::: Records for the exercise

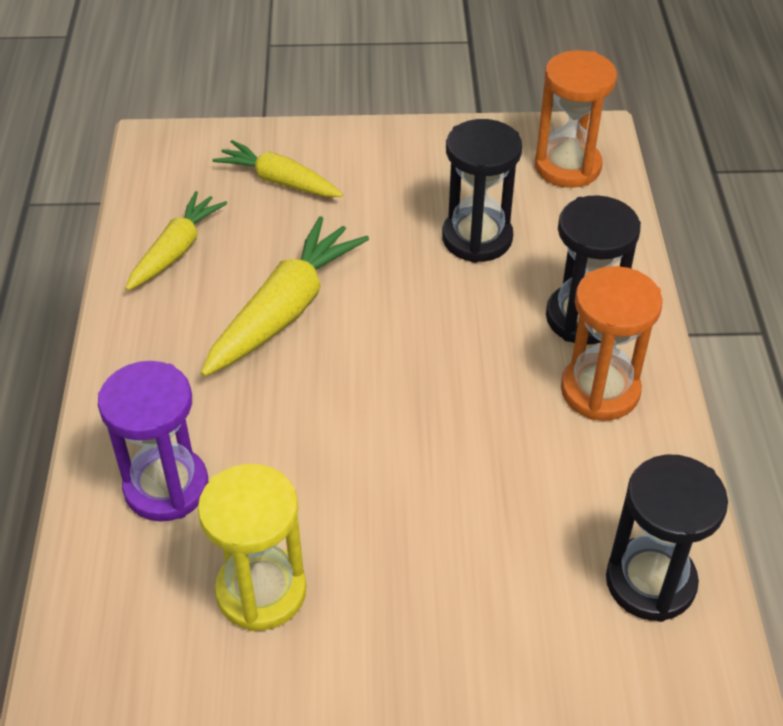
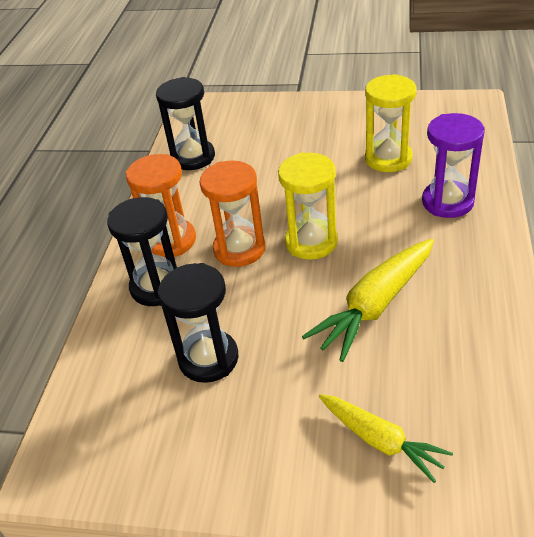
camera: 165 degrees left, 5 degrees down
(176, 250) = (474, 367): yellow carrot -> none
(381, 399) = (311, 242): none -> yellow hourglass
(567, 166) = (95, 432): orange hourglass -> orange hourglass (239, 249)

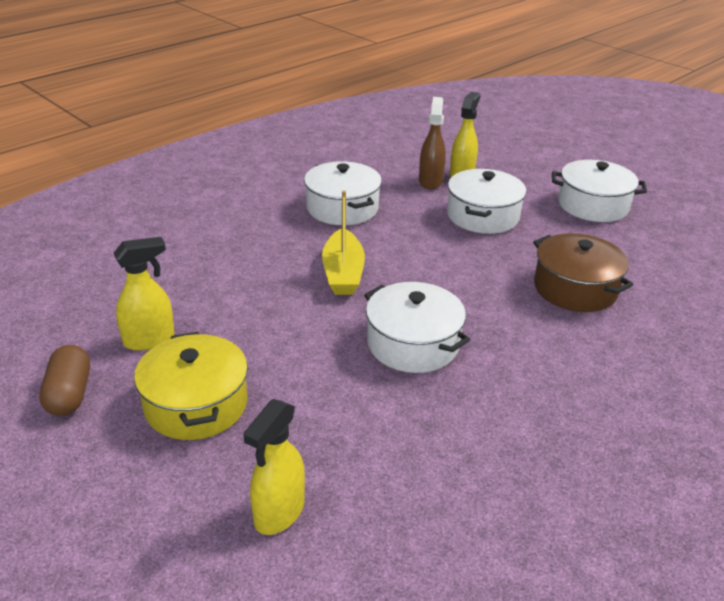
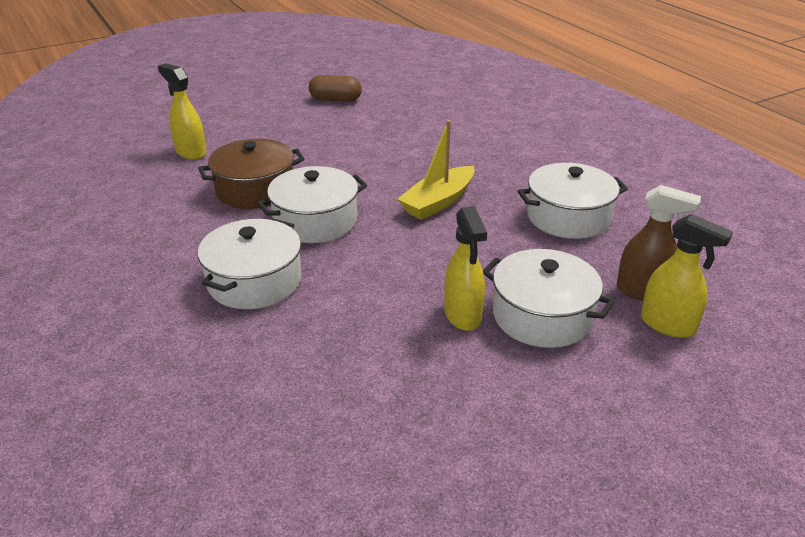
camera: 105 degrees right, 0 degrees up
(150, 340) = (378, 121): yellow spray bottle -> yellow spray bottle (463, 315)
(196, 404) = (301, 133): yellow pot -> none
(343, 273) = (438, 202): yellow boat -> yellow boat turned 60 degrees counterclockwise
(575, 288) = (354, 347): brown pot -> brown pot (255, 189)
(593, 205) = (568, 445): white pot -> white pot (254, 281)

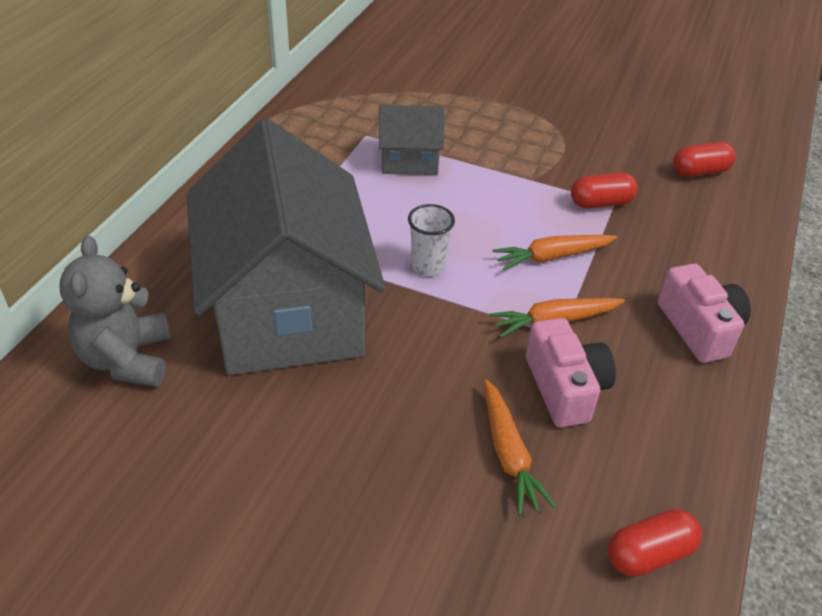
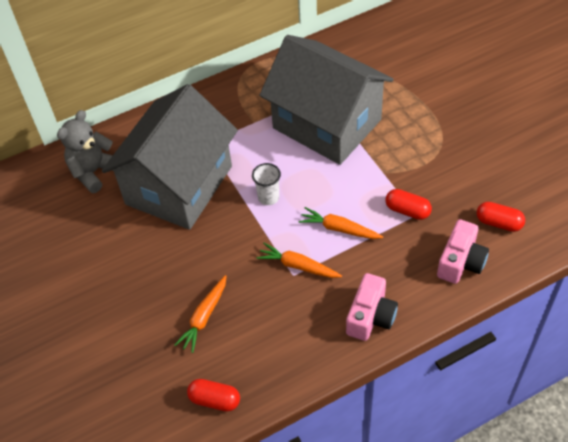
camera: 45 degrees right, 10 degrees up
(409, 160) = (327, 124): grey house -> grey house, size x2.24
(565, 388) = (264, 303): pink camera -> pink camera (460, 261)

::::::

§ **What the exercise asks**:
Retype the records above exactly, and keep any picture out of what you write.

§ **Exercise response**:
camera: 165 degrees left, 5 degrees down
(176, 250) = (474, 367): yellow carrot -> none
(381, 399) = (311, 242): none -> yellow hourglass
(567, 166) = (95, 432): orange hourglass -> orange hourglass (239, 249)

camera: 105 degrees right, 0 degrees up
(150, 340) = (378, 121): yellow spray bottle -> yellow spray bottle (463, 315)
(196, 404) = (301, 133): yellow pot -> none
(343, 273) = (438, 202): yellow boat -> yellow boat turned 60 degrees counterclockwise
(575, 288) = (354, 347): brown pot -> brown pot (255, 189)
(593, 205) = (568, 445): white pot -> white pot (254, 281)

camera: 45 degrees right, 10 degrees up
(409, 160) = (327, 124): grey house -> grey house, size x2.24
(565, 388) = (264, 303): pink camera -> pink camera (460, 261)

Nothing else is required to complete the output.